Find where "C9: 470nF (BUS_A, BUS_B) -> none" appears in the entries below. That line and all lines after it, through the last, are to be duplicated exactly, with nothing else.

(Change listing data)
=== Section Start ===

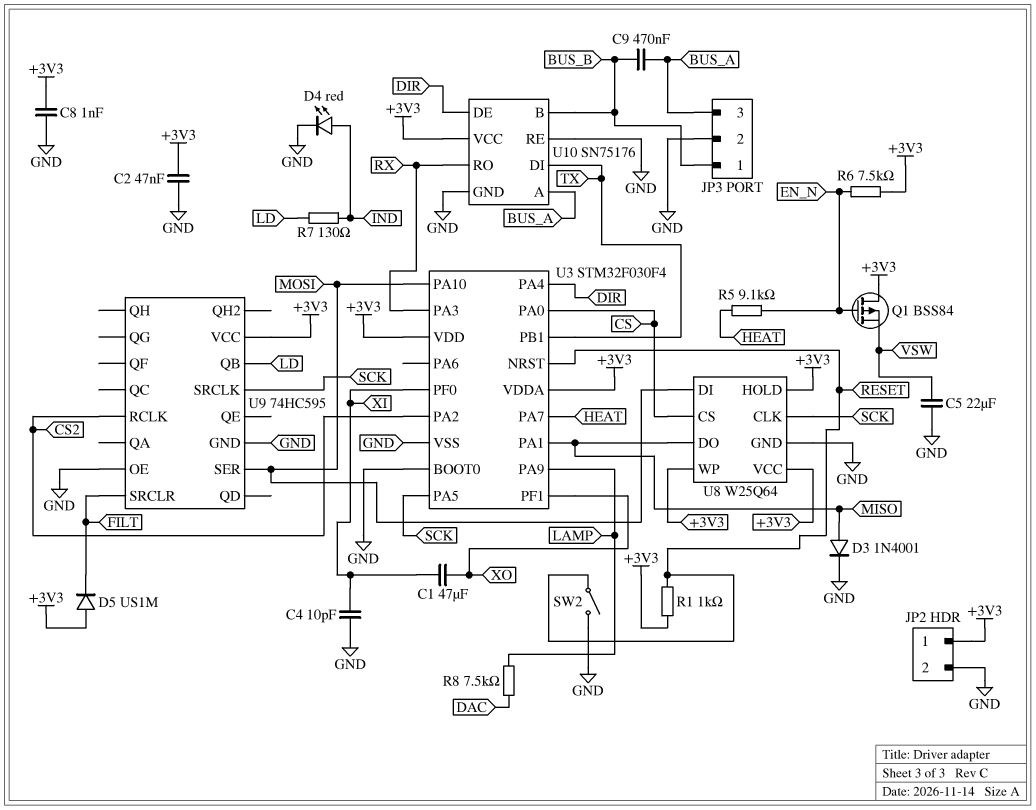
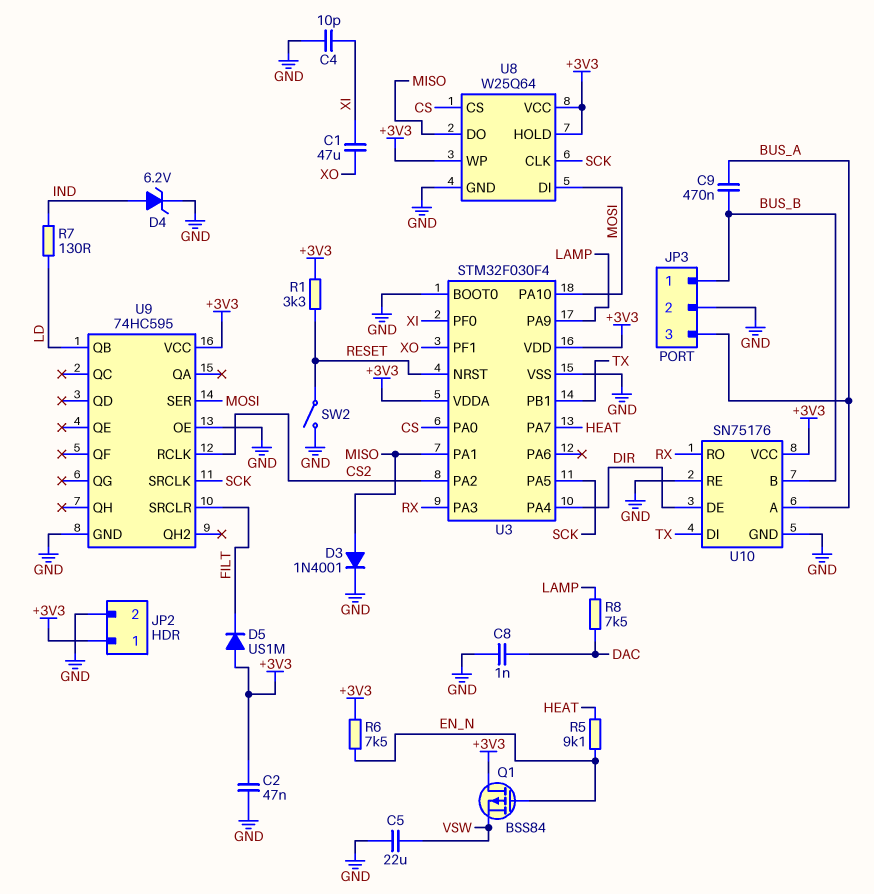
C8: 1nF (+3V3, GND) -> 1nF (DAC, GND)
D4: LED red (A IND, K GND) -> zener 6.2V (A IND, K GND)
R1: 1k (+3V3, RESET) -> 3.3k (+3V3, RESET)

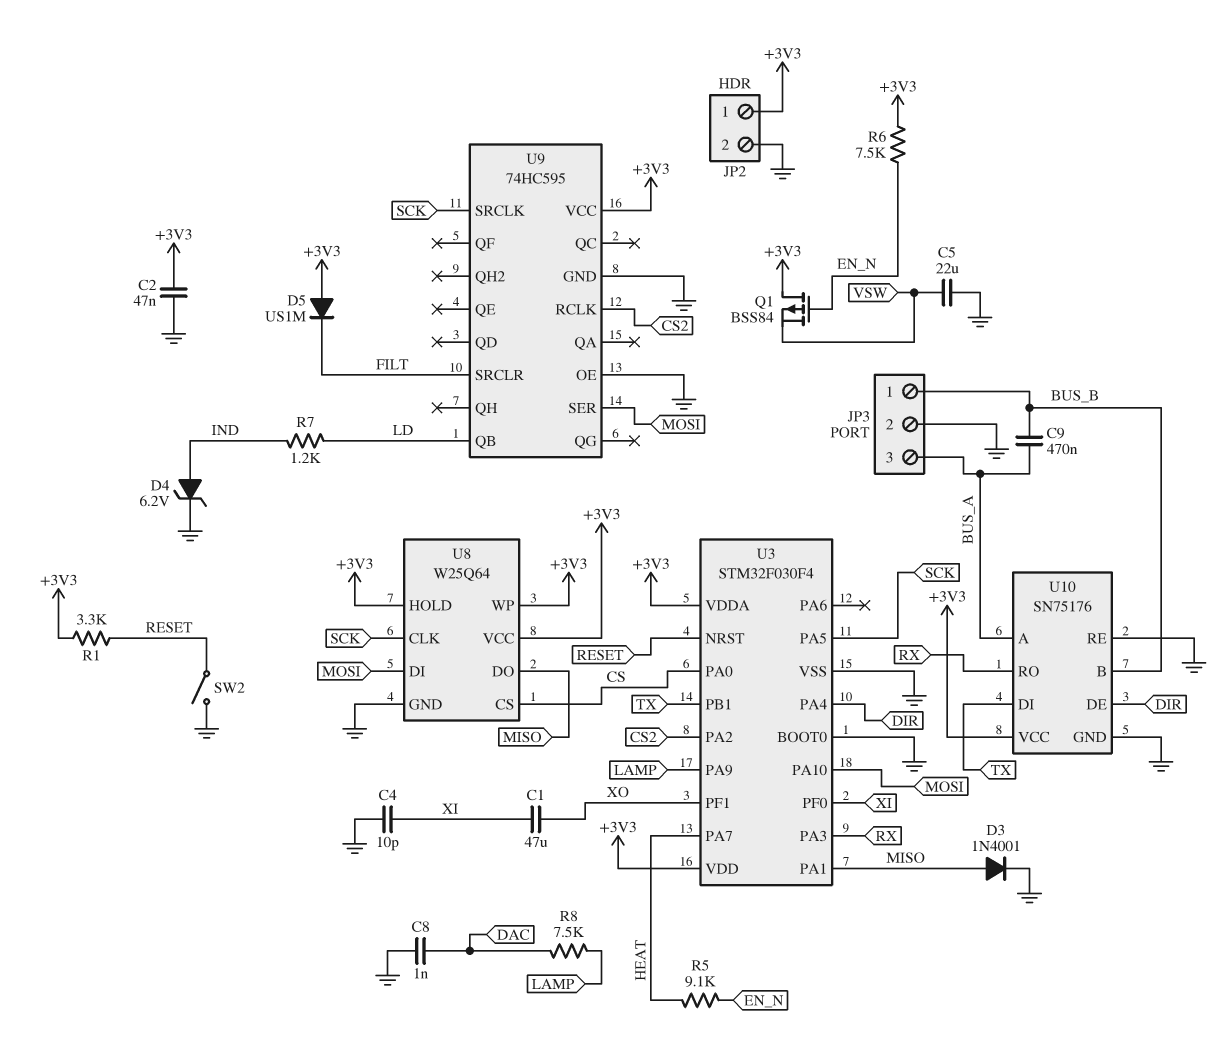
R7: 130 (IND, LD) -> 1.2k (IND, LD)

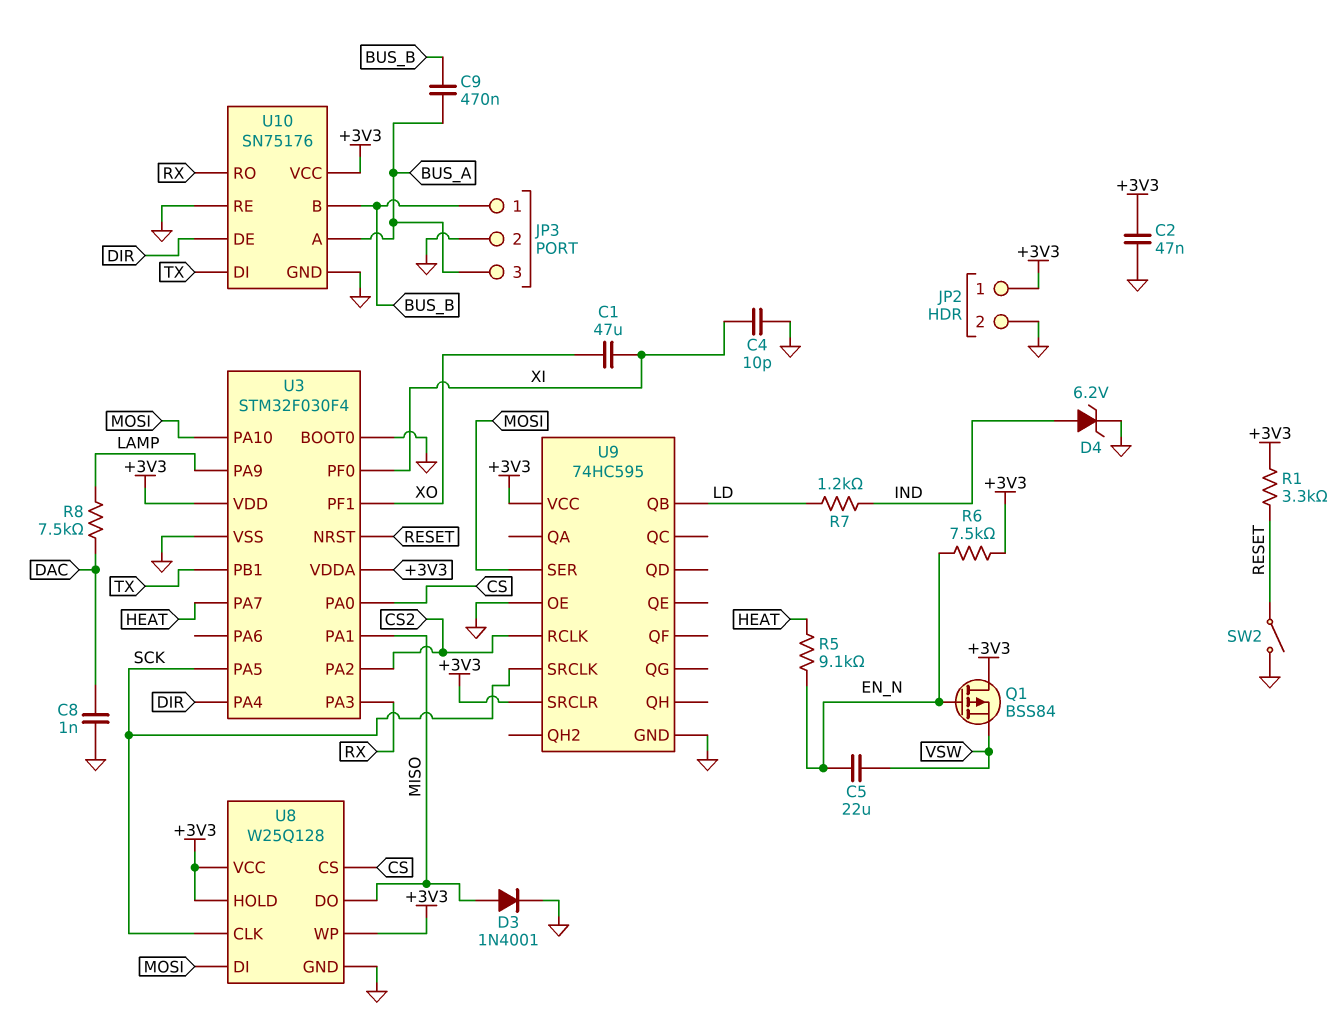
C5: 22uF (GND, VSW) -> 22uF (EN_N, VSW)
D5: diode US1M (A +3V3, K FILT) -> none
U8: W25Q64 -> W25Q128
U9 pin SRCLR: FILT -> +3V3

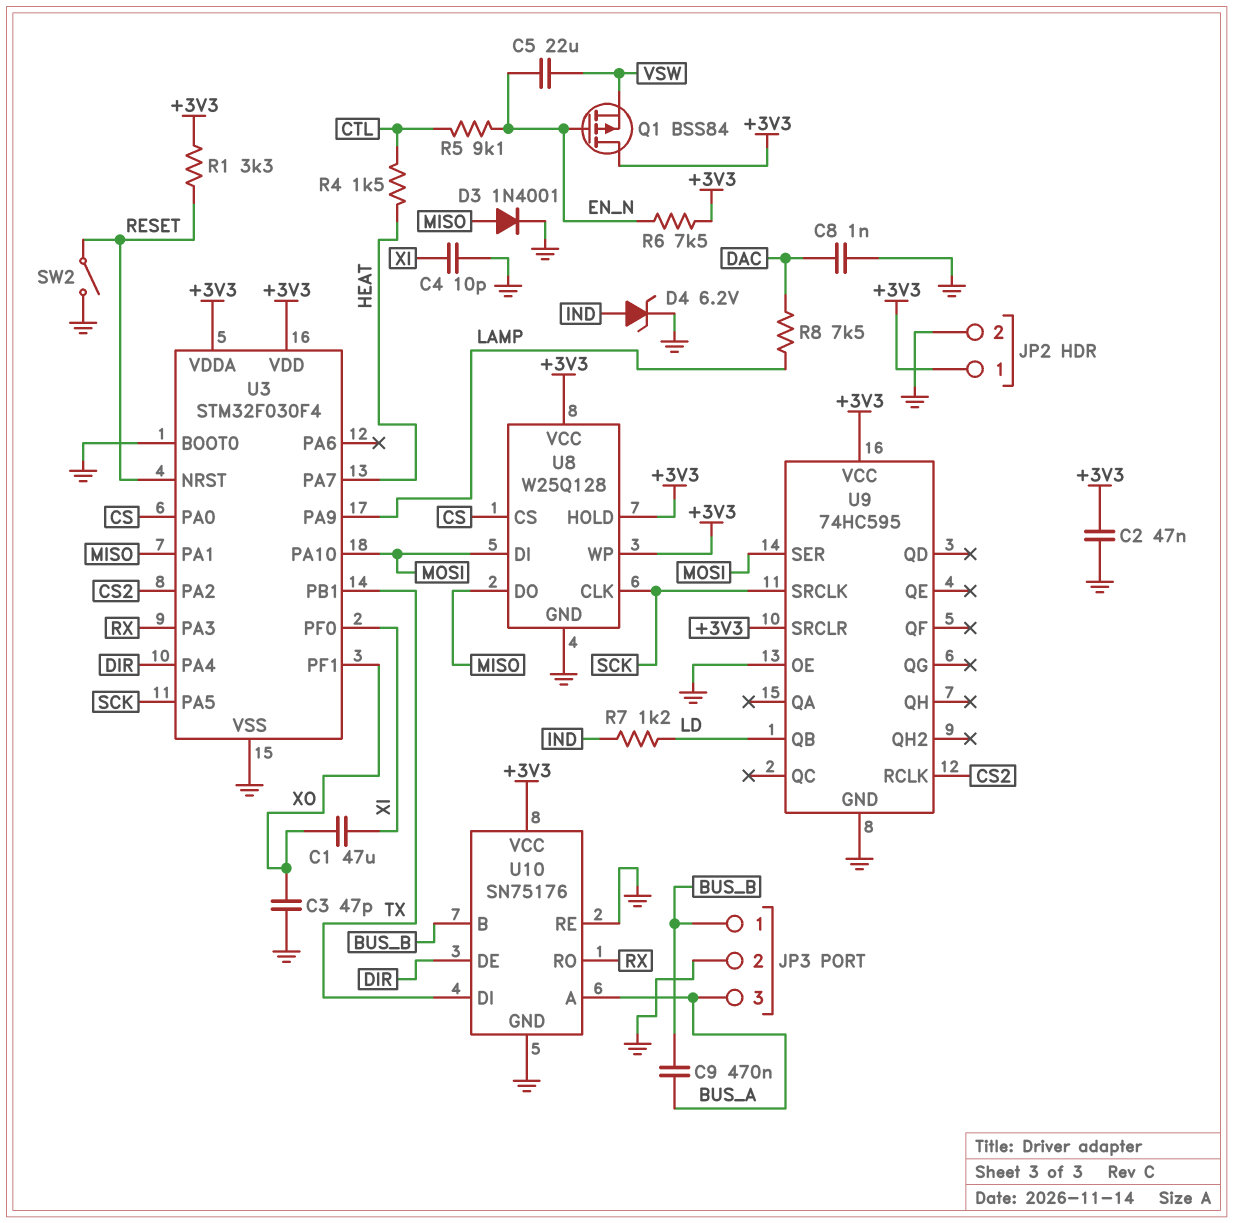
C3: none -> 47pF (GND, XO)
R4: none -> 1.5k (CTL, HEAT)
R5: 9.1k (EN_N, HEAT) -> 9.1k (CTL, EN_N)

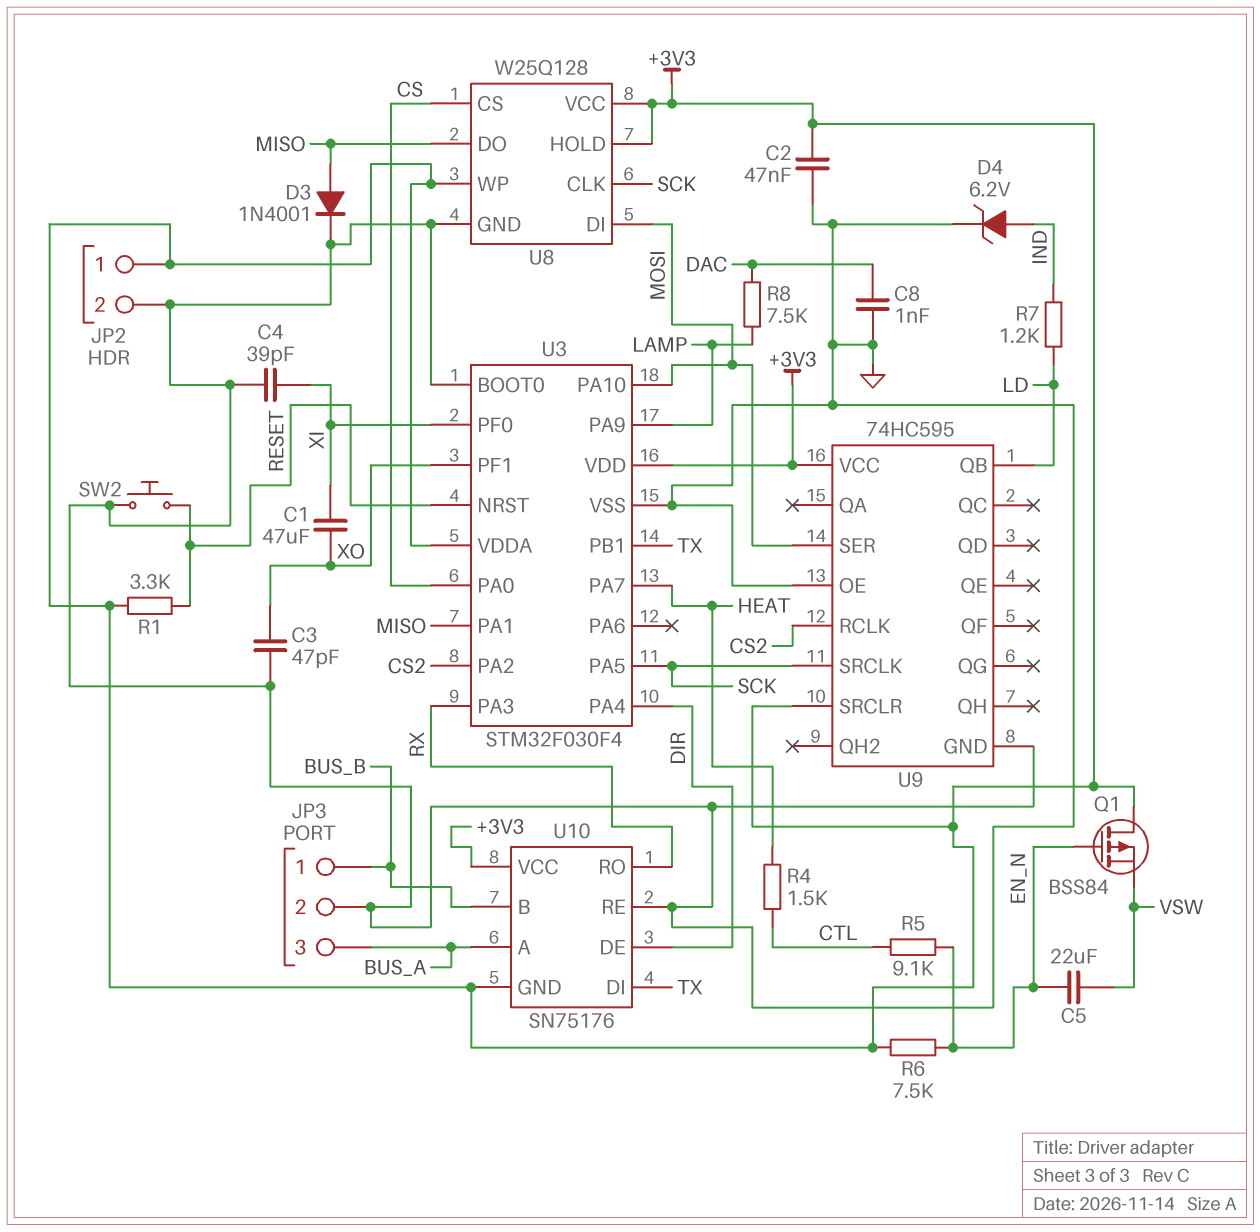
C4: 10pF (GND, XI) -> 39pF (GND, XI)
C9: 470nF (BUS_A, BUS_B) -> none
SW2: switch (GND, RESET) -> button (GND, RESET)
U10 pin GND: GND -> +3V3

=== Section End ===

● **ANSWER BELOW**
C9: 470nF (BUS_A, BUS_B) -> none
SW2: switch (GND, RESET) -> button (GND, RESET)
U10 pin GND: GND -> +3V3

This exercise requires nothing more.